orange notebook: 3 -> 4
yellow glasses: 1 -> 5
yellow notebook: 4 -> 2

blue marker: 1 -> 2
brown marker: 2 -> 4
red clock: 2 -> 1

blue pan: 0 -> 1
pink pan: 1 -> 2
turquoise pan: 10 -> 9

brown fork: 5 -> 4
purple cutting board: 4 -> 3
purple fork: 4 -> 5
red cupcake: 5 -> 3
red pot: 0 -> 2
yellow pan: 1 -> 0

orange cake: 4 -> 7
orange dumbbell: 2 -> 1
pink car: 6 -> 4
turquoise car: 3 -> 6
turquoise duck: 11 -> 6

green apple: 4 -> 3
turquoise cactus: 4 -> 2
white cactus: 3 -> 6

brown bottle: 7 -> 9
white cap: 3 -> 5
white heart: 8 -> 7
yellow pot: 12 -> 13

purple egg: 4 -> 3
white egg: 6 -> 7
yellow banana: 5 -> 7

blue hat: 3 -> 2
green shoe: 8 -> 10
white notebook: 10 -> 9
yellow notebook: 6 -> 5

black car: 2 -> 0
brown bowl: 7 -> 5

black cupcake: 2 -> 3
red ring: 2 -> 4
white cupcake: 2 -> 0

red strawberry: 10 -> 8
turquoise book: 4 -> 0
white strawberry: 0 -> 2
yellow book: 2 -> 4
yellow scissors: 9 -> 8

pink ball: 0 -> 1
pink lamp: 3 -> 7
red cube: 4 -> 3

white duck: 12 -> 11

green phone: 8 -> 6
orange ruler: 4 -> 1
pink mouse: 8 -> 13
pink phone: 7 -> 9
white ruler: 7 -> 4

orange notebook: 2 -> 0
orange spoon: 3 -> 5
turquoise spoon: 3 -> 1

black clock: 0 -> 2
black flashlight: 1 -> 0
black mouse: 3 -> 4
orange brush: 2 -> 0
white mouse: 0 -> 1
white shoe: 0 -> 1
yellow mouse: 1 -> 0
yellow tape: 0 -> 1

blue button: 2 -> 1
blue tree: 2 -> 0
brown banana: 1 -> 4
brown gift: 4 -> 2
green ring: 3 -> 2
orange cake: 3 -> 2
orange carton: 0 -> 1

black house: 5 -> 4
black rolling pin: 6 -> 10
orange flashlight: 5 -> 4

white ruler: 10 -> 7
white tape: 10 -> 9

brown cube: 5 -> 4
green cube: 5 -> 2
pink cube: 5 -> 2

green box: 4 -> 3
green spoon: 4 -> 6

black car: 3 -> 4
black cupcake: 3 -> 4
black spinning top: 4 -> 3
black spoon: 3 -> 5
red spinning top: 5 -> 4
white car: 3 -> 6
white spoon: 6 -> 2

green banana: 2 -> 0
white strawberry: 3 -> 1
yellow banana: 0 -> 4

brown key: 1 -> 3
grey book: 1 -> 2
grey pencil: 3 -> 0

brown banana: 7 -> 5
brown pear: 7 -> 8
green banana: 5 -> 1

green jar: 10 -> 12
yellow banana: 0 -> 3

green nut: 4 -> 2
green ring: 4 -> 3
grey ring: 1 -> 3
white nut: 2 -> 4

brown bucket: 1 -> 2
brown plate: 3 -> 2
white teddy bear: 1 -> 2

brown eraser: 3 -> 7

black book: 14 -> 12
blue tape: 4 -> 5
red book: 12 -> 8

#### [Task requirements]
Could you set down every record exactly as given?

#### [Exercise solution]
orange notebook: 3 -> 4
yellow glasses: 1 -> 5
yellow notebook: 4 -> 2

blue marker: 1 -> 2
brown marker: 2 -> 4
red clock: 2 -> 1

blue pan: 0 -> 1
pink pan: 1 -> 2
turquoise pan: 10 -> 9

brown fork: 5 -> 4
purple cutting board: 4 -> 3
purple fork: 4 -> 5
red cupcake: 5 -> 3
red pot: 0 -> 2
yellow pan: 1 -> 0

orange cake: 4 -> 7
orange dumbbell: 2 -> 1
pink car: 6 -> 4
turquoise car: 3 -> 6
turquoise duck: 11 -> 6

green apple: 4 -> 3
turquoise cactus: 4 -> 2
white cactus: 3 -> 6

brown bottle: 7 -> 9
white cap: 3 -> 5
white heart: 8 -> 7
yellow pot: 12 -> 13

purple egg: 4 -> 3
white egg: 6 -> 7
yellow banana: 5 -> 7

blue hat: 3 -> 2
green shoe: 8 -> 10
white notebook: 10 -> 9
yellow notebook: 6 -> 5

black car: 2 -> 0
brown bowl: 7 -> 5

black cupcake: 2 -> 3
red ring: 2 -> 4
white cupcake: 2 -> 0

red strawberry: 10 -> 8
turquoise book: 4 -> 0
white strawberry: 0 -> 2
yellow book: 2 -> 4
yellow scissors: 9 -> 8

pink ball: 0 -> 1
pink lamp: 3 -> 7
red cube: 4 -> 3

white duck: 12 -> 11

green phone: 8 -> 6
orange ruler: 4 -> 1
pink mouse: 8 -> 13
pink phone: 7 -> 9
white ruler: 7 -> 4

orange notebook: 2 -> 0
orange spoon: 3 -> 5
turquoise spoon: 3 -> 1

black clock: 0 -> 2
black flashlight: 1 -> 0
black mouse: 3 -> 4
orange brush: 2 -> 0
white mouse: 0 -> 1
white shoe: 0 -> 1
yellow mouse: 1 -> 0
yellow tape: 0 -> 1

blue button: 2 -> 1
blue tree: 2 -> 0
brown banana: 1 -> 4
brown gift: 4 -> 2
green ring: 3 -> 2
orange cake: 3 -> 2
orange carton: 0 -> 1

black house: 5 -> 4
black rolling pin: 6 -> 10
orange flashlight: 5 -> 4

white ruler: 10 -> 7
white tape: 10 -> 9

brown cube: 5 -> 4
green cube: 5 -> 2
pink cube: 5 -> 2

green box: 4 -> 3
green spoon: 4 -> 6

black car: 3 -> 4
black cupcake: 3 -> 4
black spinning top: 4 -> 3
black spoon: 3 -> 5
red spinning top: 5 -> 4
white car: 3 -> 6
white spoon: 6 -> 2

green banana: 2 -> 0
white strawberry: 3 -> 1
yellow banana: 0 -> 4

brown key: 1 -> 3
grey book: 1 -> 2
grey pencil: 3 -> 0

brown banana: 7 -> 5
brown pear: 7 -> 8
green banana: 5 -> 1

green jar: 10 -> 12
yellow banana: 0 -> 3

green nut: 4 -> 2
green ring: 4 -> 3
grey ring: 1 -> 3
white nut: 2 -> 4

brown bucket: 1 -> 2
brown plate: 3 -> 2
white teddy bear: 1 -> 2

brown eraser: 3 -> 7

black book: 14 -> 12
blue tape: 4 -> 5
red book: 12 -> 8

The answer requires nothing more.